TASK MATERIAL>
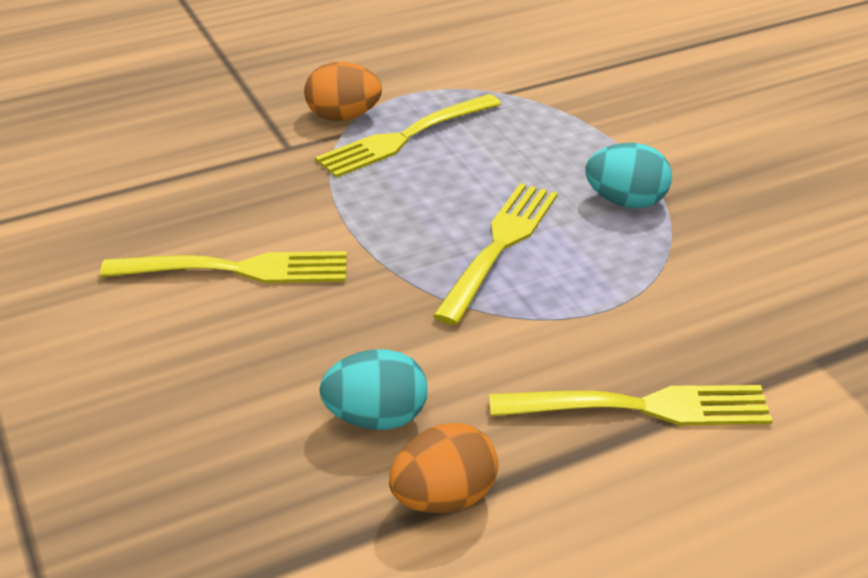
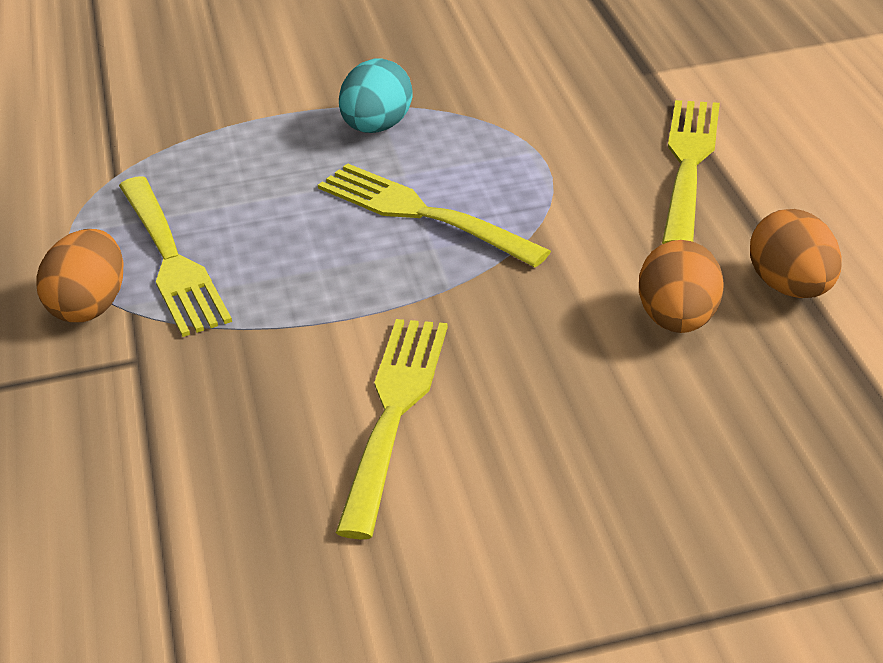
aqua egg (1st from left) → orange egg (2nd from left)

---

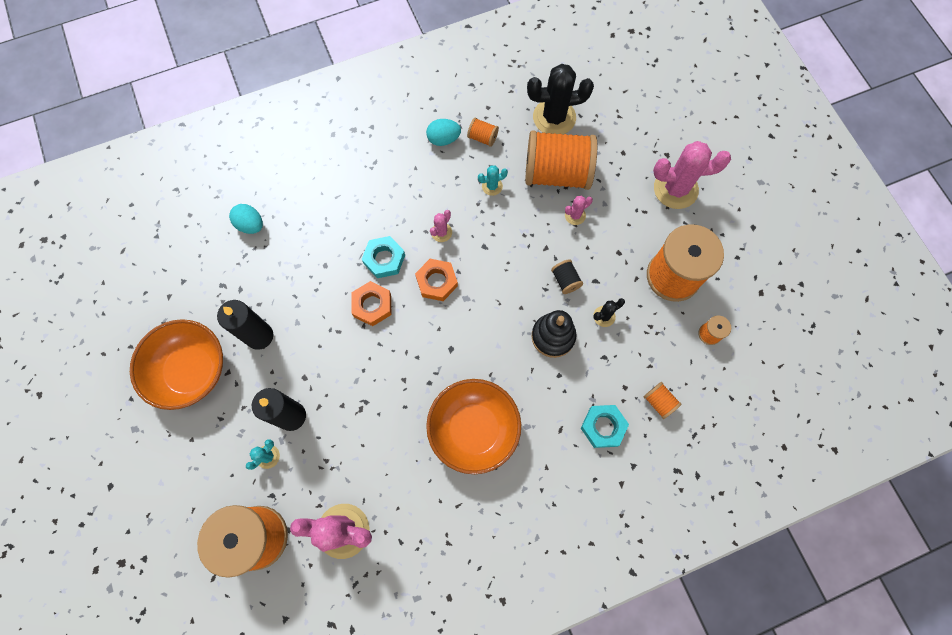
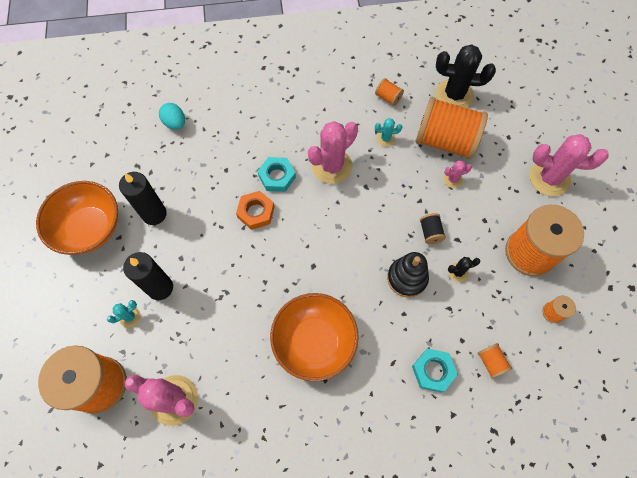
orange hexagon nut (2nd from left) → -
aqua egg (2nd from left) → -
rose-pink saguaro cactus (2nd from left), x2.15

YOUR TASK> List each line in the listing that contains the string "aqua".

WRITTEN ANSWER>
aqua egg (1st from left) → orange egg (2nd from left)
aqua egg (2nd from left) → -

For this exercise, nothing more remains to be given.